*** Supplied material Section Begins ***
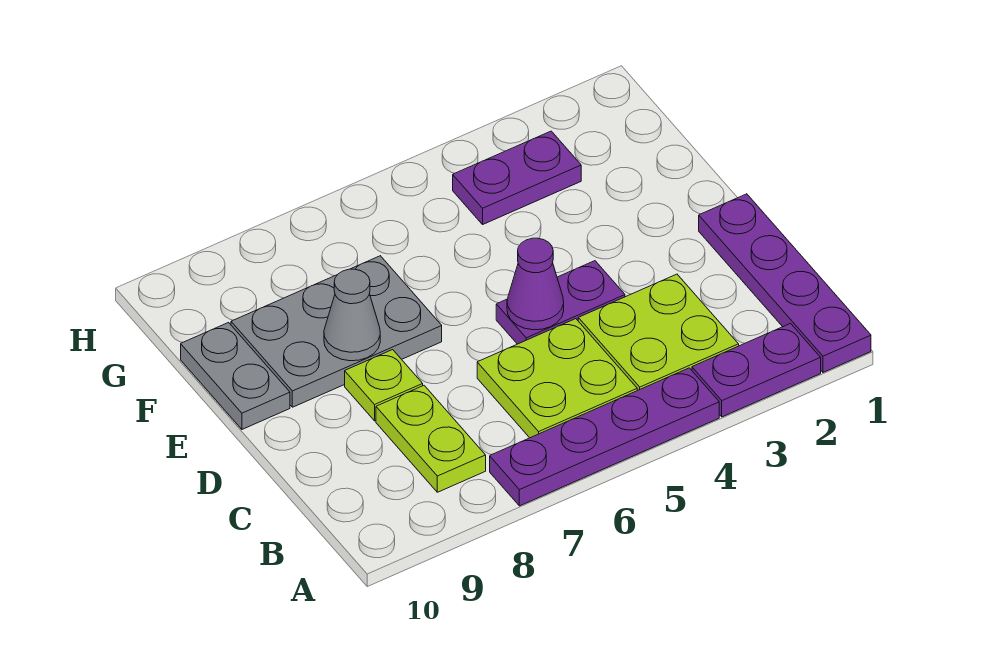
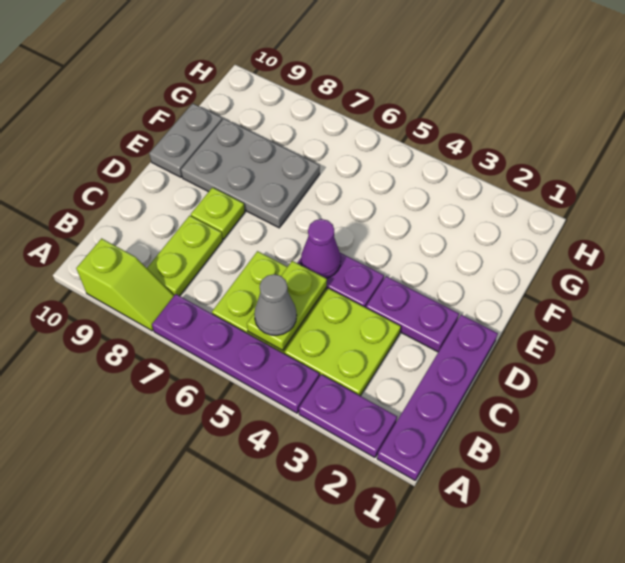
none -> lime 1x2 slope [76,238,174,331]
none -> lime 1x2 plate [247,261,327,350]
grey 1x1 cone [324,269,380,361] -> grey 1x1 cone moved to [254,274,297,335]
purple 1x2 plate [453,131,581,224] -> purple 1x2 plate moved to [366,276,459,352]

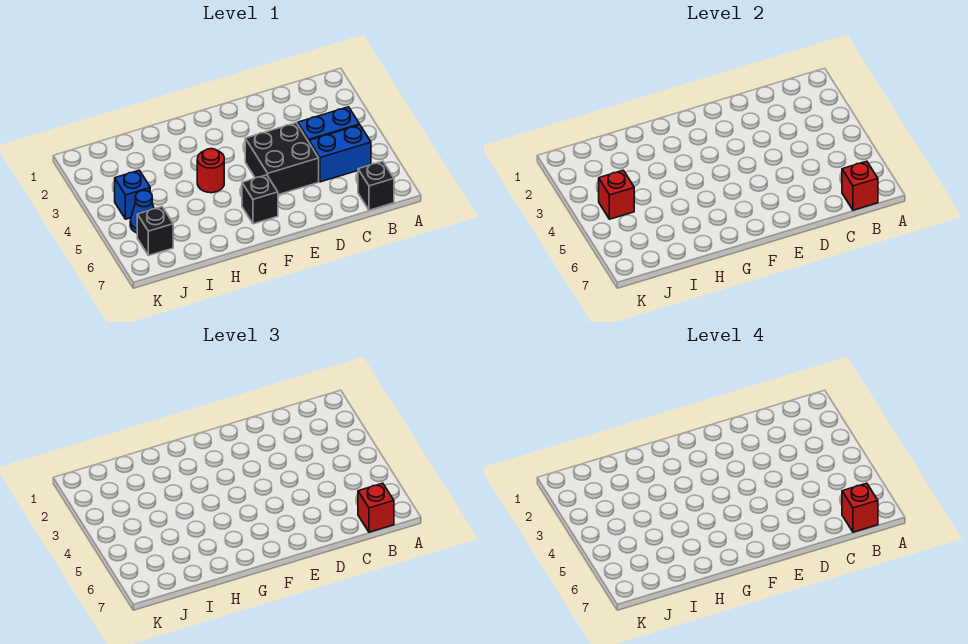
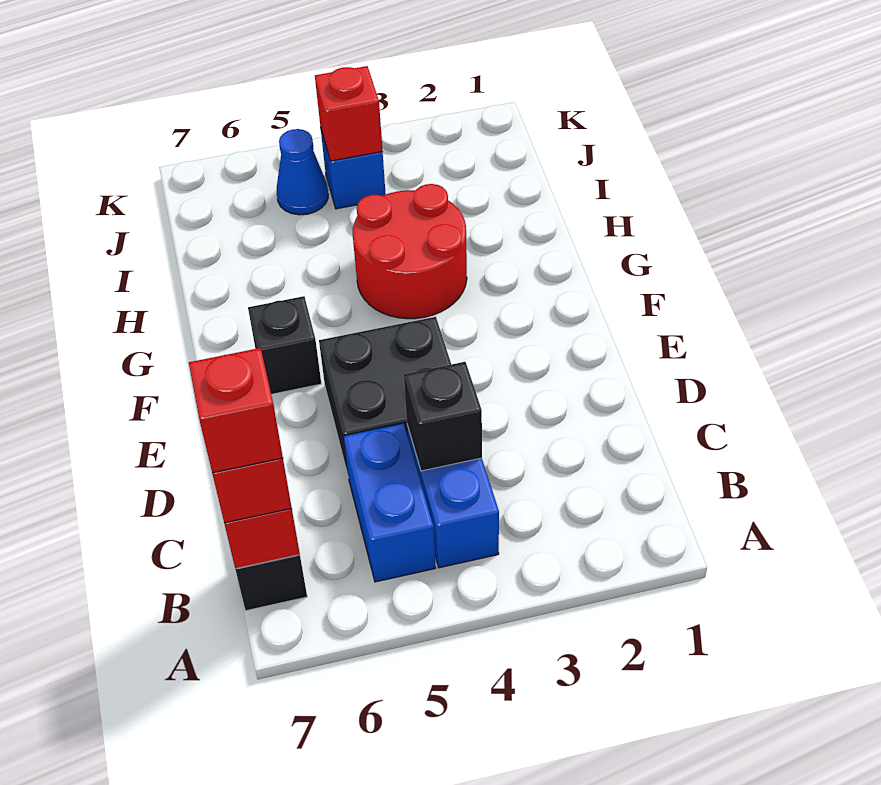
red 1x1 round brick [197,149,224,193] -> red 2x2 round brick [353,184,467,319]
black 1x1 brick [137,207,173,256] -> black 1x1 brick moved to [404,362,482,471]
*** Supplied material Section Ends ***
*** Supplied material Section Begins ***
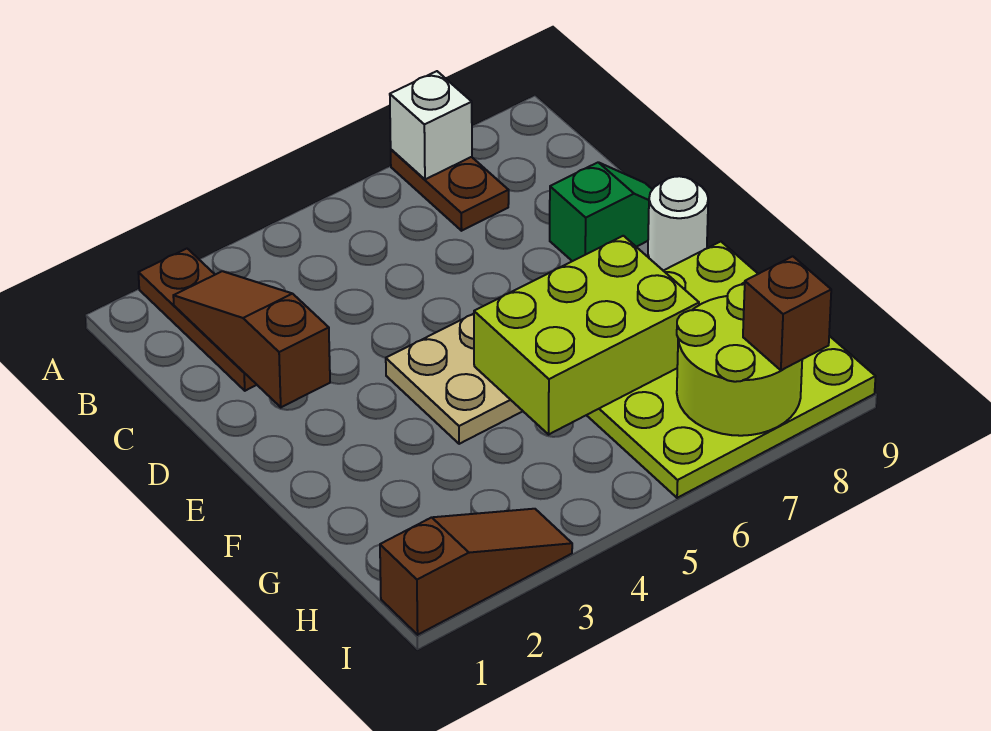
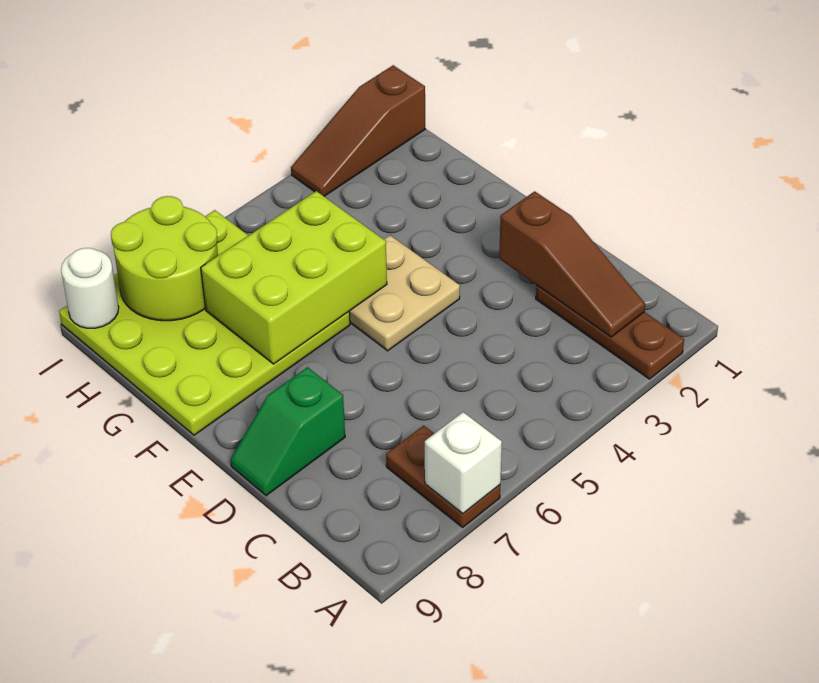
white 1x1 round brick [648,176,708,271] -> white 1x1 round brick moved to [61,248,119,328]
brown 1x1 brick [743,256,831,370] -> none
*** Supplied material Section Ends ***
◆ **What is expected**
Lines wanted from the entries above: the one with "none -> lime 1x2 slope [76,238,174,331]", the one with "black 1x1 brick [137,207,173,256]", and all lines between. Please copy them exactly, without the pictures and without anything else.

◆ **Written answer**
none -> lime 1x2 slope [76,238,174,331]
none -> lime 1x2 plate [247,261,327,350]
grey 1x1 cone [324,269,380,361] -> grey 1x1 cone moved to [254,274,297,335]
purple 1x2 plate [453,131,581,224] -> purple 1x2 plate moved to [366,276,459,352]

red 1x1 round brick [197,149,224,193] -> red 2x2 round brick [353,184,467,319]
black 1x1 brick [137,207,173,256] -> black 1x1 brick moved to [404,362,482,471]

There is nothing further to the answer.